***** Data to use *****

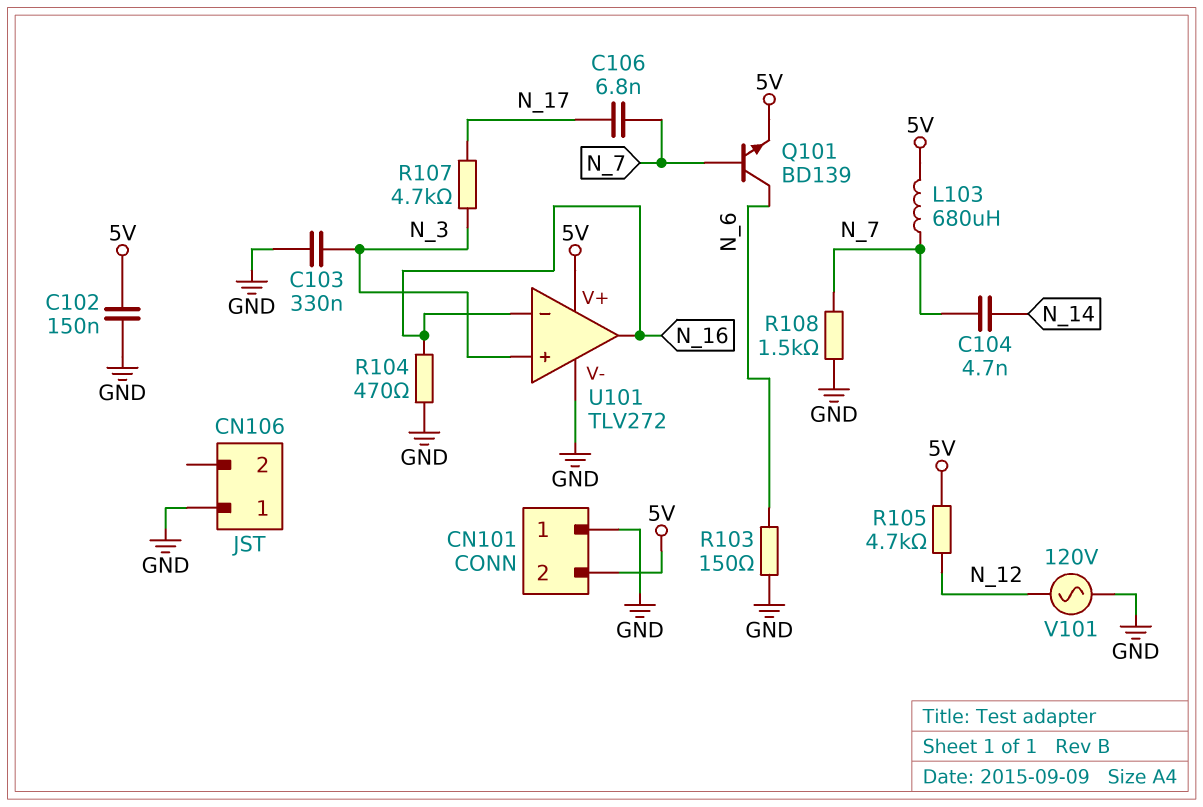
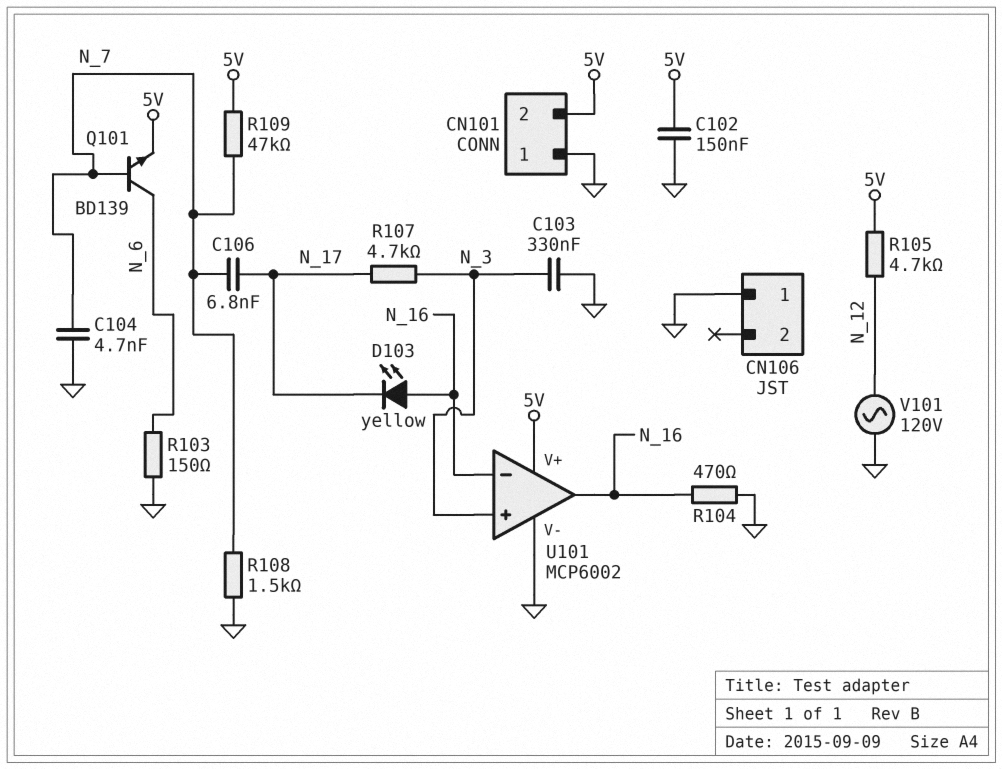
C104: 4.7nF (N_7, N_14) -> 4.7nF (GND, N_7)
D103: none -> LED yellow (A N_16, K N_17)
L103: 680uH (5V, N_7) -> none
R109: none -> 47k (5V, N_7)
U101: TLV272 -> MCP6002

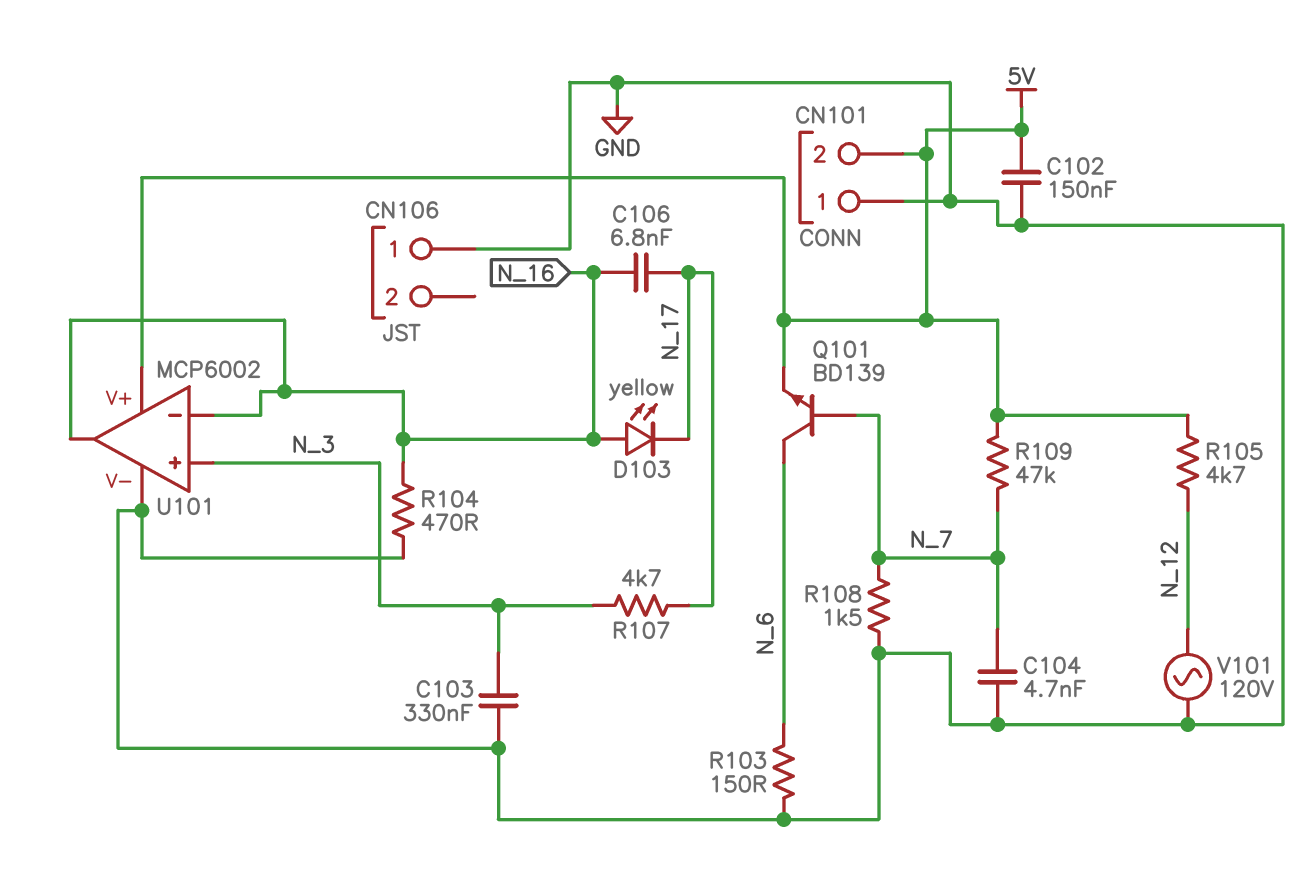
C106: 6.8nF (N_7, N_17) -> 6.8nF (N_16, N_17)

*****
***** Data to use *****

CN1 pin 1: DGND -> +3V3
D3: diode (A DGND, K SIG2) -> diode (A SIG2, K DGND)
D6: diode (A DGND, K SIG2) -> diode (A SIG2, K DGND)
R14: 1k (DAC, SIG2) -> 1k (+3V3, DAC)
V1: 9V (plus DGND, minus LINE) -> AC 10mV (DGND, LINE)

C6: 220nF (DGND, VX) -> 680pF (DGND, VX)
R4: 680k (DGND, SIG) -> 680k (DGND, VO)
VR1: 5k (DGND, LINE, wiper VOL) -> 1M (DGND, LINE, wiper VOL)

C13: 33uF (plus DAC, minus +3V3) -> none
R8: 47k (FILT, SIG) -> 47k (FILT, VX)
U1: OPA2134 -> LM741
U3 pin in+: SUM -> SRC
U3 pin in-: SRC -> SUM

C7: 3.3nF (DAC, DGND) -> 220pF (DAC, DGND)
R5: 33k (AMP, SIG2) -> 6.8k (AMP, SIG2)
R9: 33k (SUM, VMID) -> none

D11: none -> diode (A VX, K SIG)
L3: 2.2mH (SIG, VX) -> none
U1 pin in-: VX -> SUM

*****
***** Data to use *****

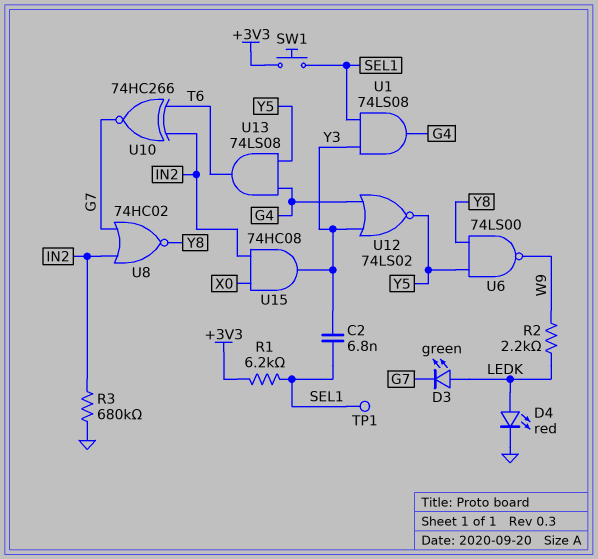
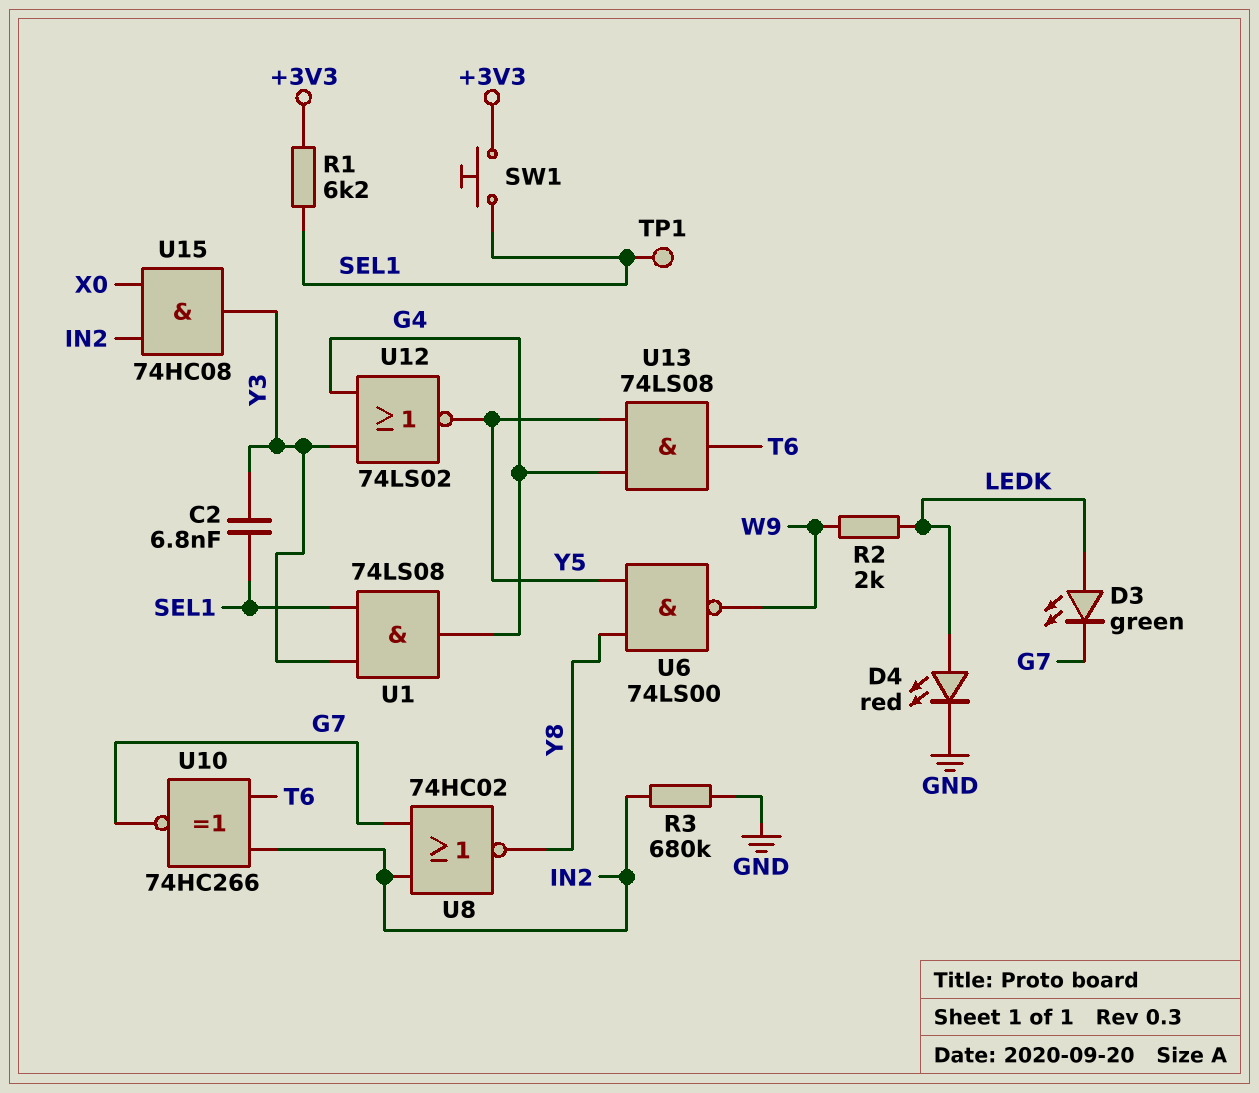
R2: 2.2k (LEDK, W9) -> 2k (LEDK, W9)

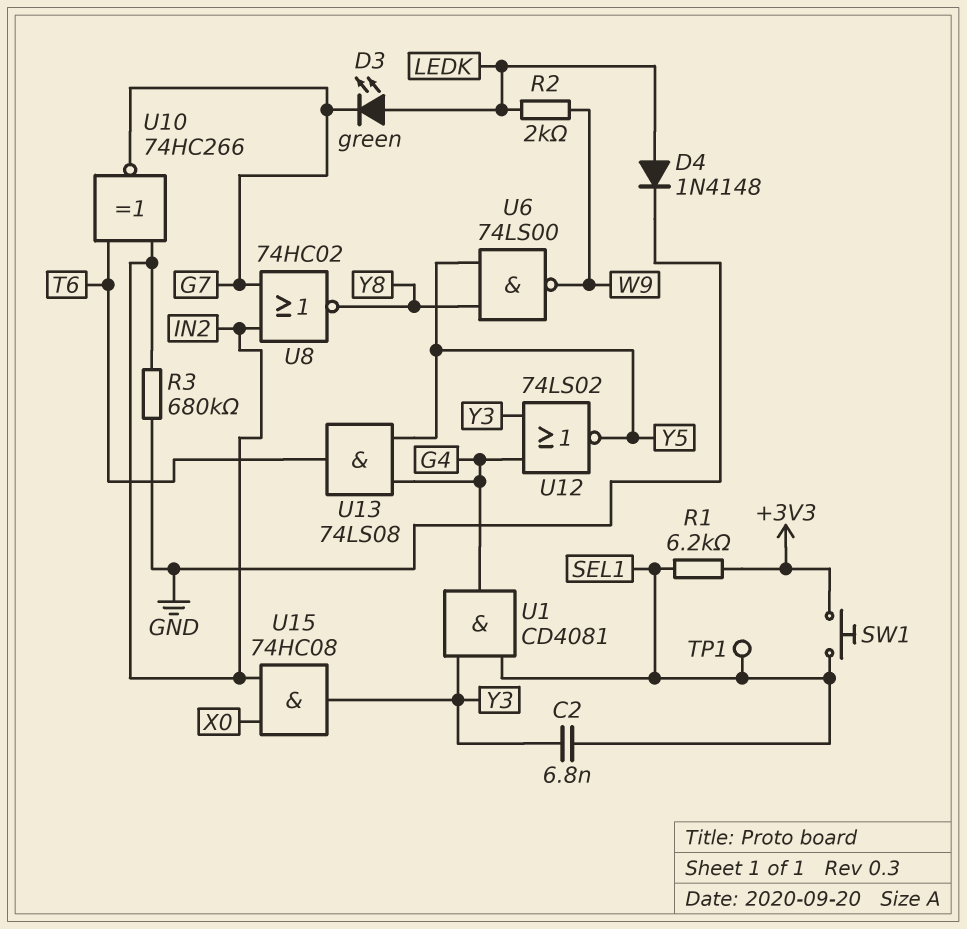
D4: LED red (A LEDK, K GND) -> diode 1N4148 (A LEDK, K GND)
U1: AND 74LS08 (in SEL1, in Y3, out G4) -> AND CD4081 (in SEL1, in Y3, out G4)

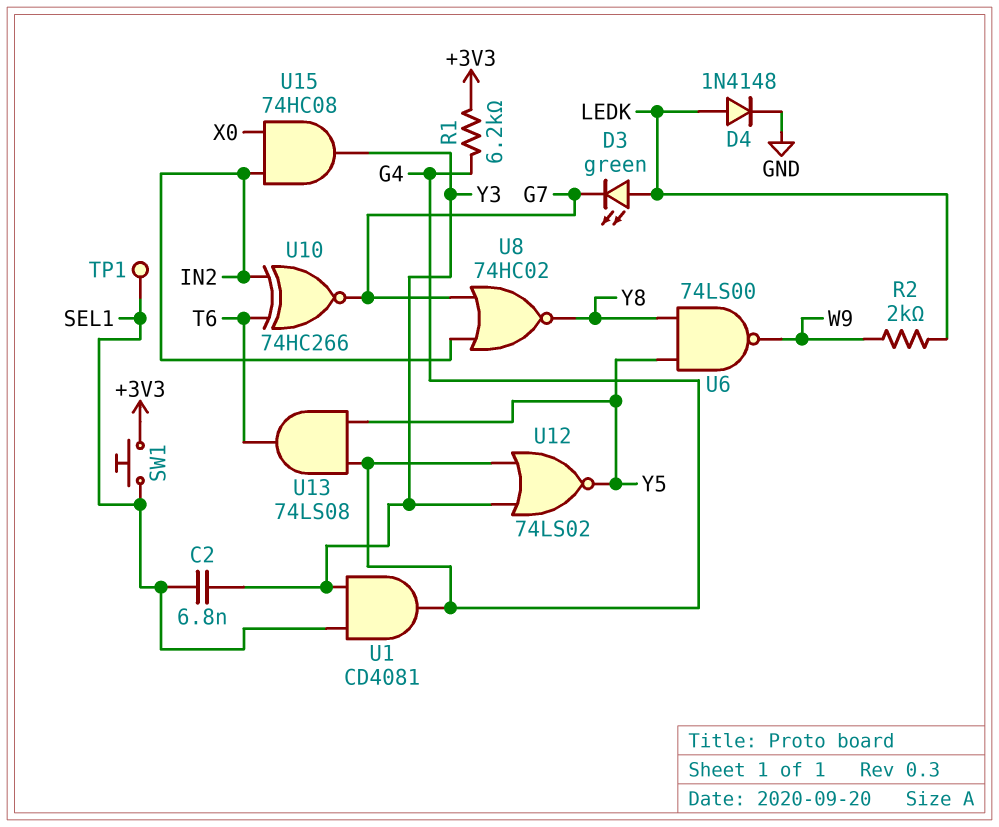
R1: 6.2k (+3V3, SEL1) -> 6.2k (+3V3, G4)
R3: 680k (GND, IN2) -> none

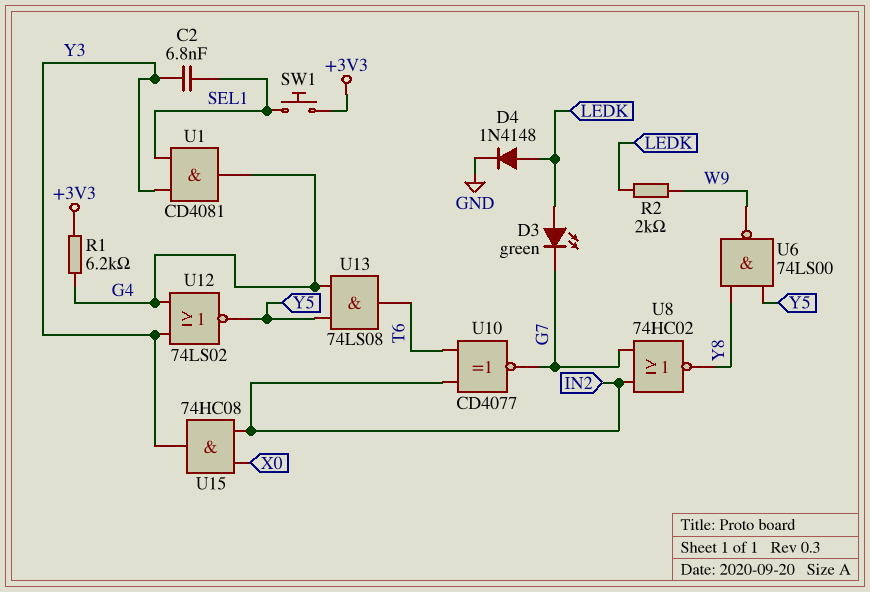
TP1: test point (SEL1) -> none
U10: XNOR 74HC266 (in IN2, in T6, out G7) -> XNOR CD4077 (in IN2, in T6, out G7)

*****

What is needed: If a line in the records contains the word "plus", copy it out.

Answer section:
V1: 9V (plus DGND, minus LINE) -> AC 10mV (DGND, LINE)
C13: 33uF (plus DAC, minus +3V3) -> none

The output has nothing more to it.